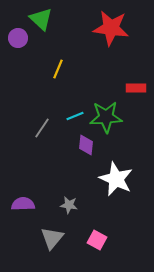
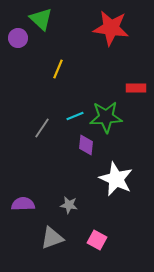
gray triangle: rotated 30 degrees clockwise
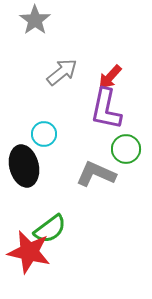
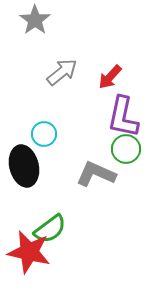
purple L-shape: moved 17 px right, 8 px down
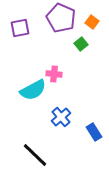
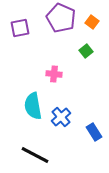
green square: moved 5 px right, 7 px down
cyan semicircle: moved 16 px down; rotated 108 degrees clockwise
black line: rotated 16 degrees counterclockwise
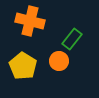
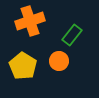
orange cross: rotated 32 degrees counterclockwise
green rectangle: moved 4 px up
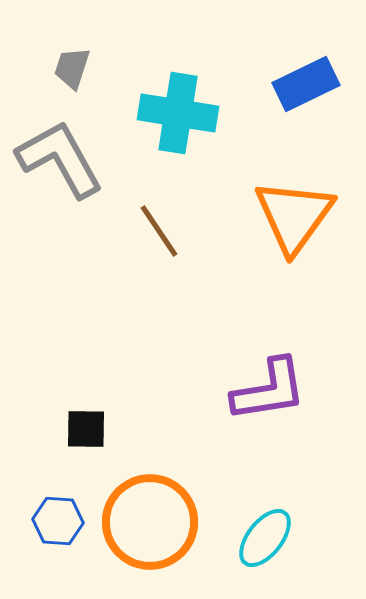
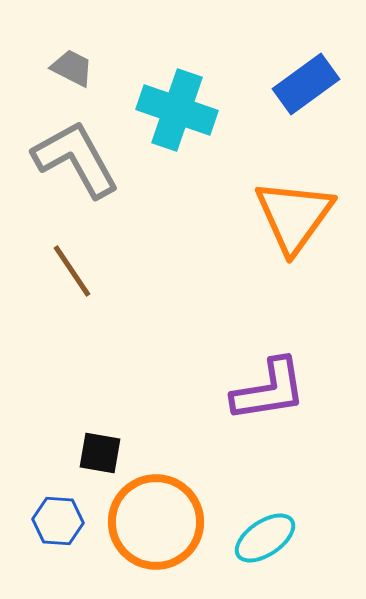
gray trapezoid: rotated 99 degrees clockwise
blue rectangle: rotated 10 degrees counterclockwise
cyan cross: moved 1 px left, 3 px up; rotated 10 degrees clockwise
gray L-shape: moved 16 px right
brown line: moved 87 px left, 40 px down
black square: moved 14 px right, 24 px down; rotated 9 degrees clockwise
orange circle: moved 6 px right
cyan ellipse: rotated 18 degrees clockwise
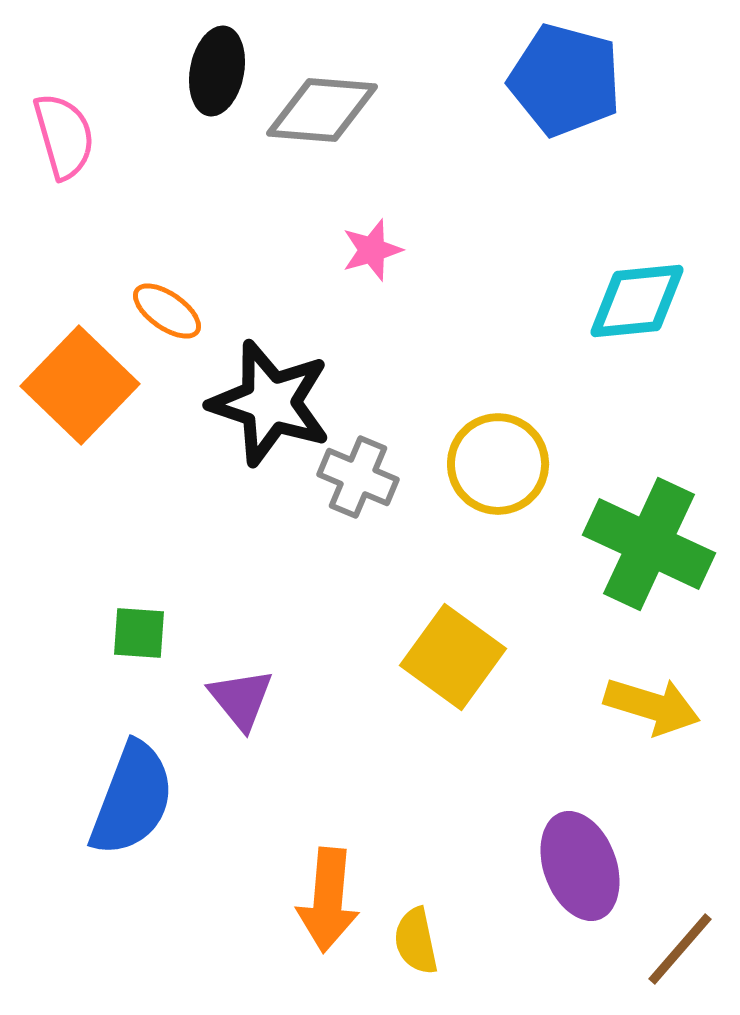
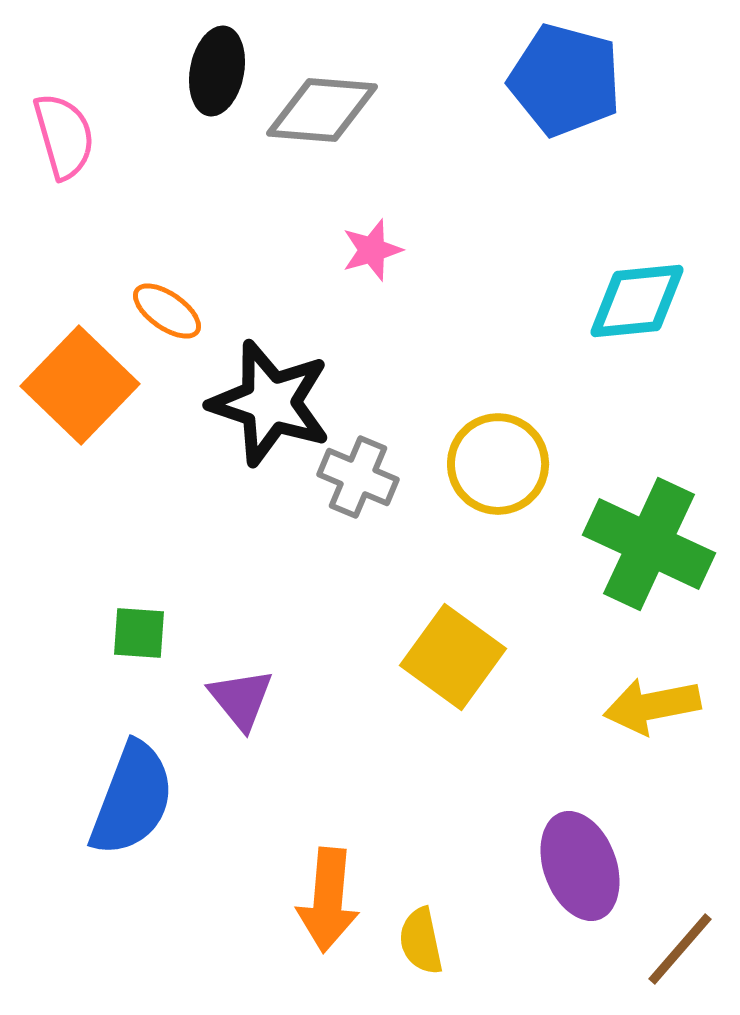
yellow arrow: rotated 152 degrees clockwise
yellow semicircle: moved 5 px right
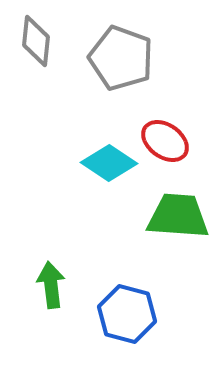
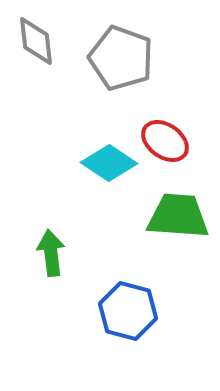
gray diamond: rotated 12 degrees counterclockwise
green arrow: moved 32 px up
blue hexagon: moved 1 px right, 3 px up
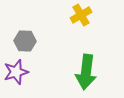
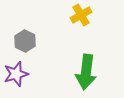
gray hexagon: rotated 25 degrees clockwise
purple star: moved 2 px down
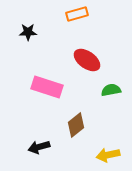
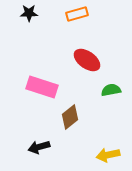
black star: moved 1 px right, 19 px up
pink rectangle: moved 5 px left
brown diamond: moved 6 px left, 8 px up
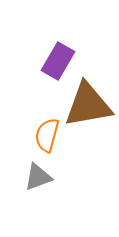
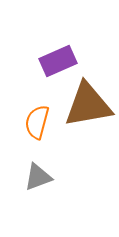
purple rectangle: rotated 36 degrees clockwise
orange semicircle: moved 10 px left, 13 px up
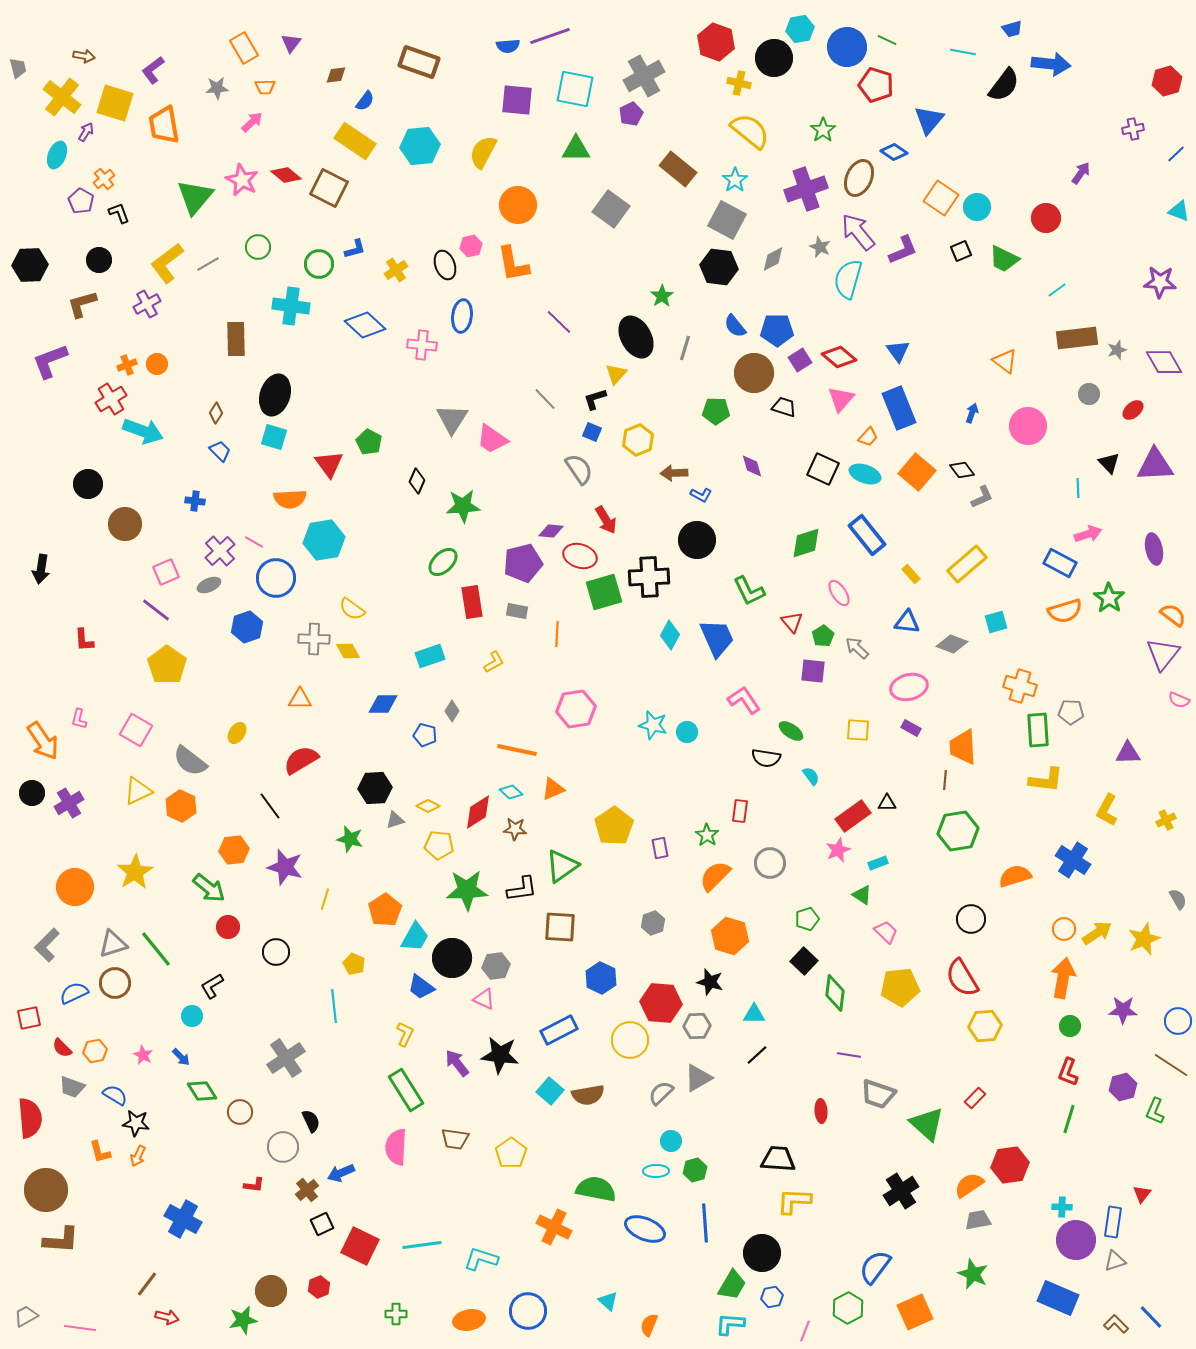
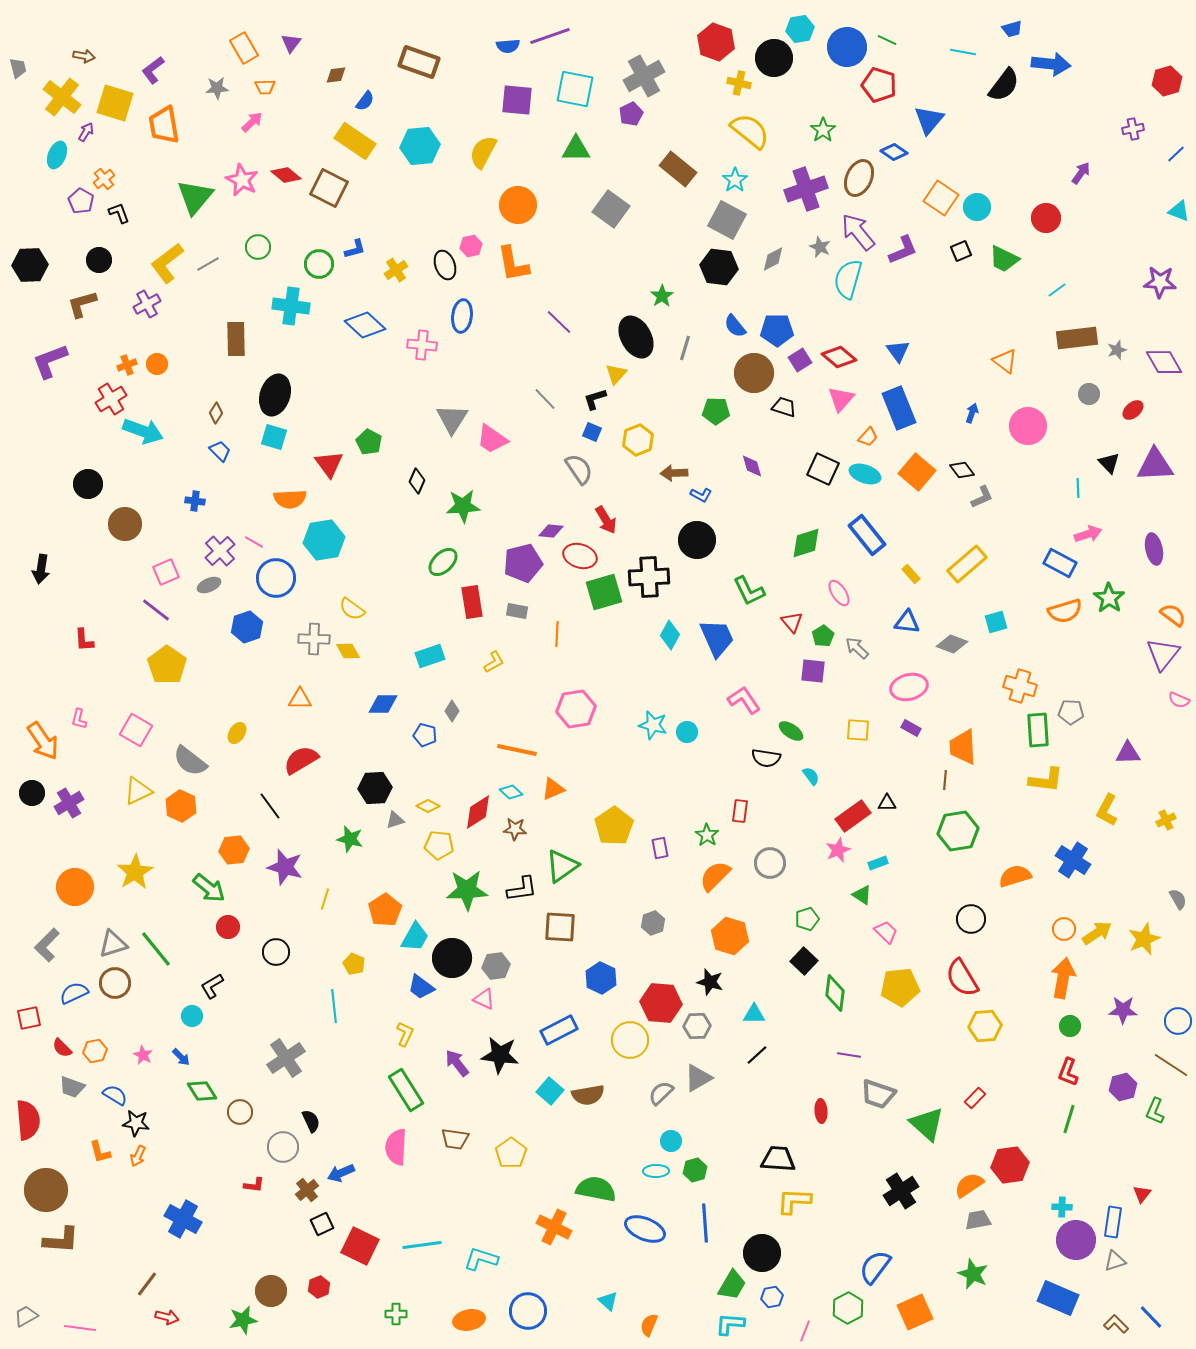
red pentagon at (876, 85): moved 3 px right
red semicircle at (30, 1118): moved 2 px left, 2 px down
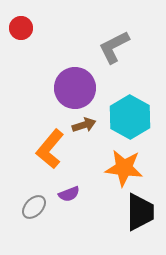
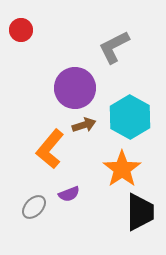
○ ○ ○ ○
> _EXERCISE OBJECTIVE_
Every line above that holds the string "rectangle" should be copied out.

> _EXERCISE RESULT_
green rectangle: moved 4 px up
blue rectangle: rotated 10 degrees counterclockwise
pink rectangle: moved 5 px left
purple rectangle: rotated 36 degrees clockwise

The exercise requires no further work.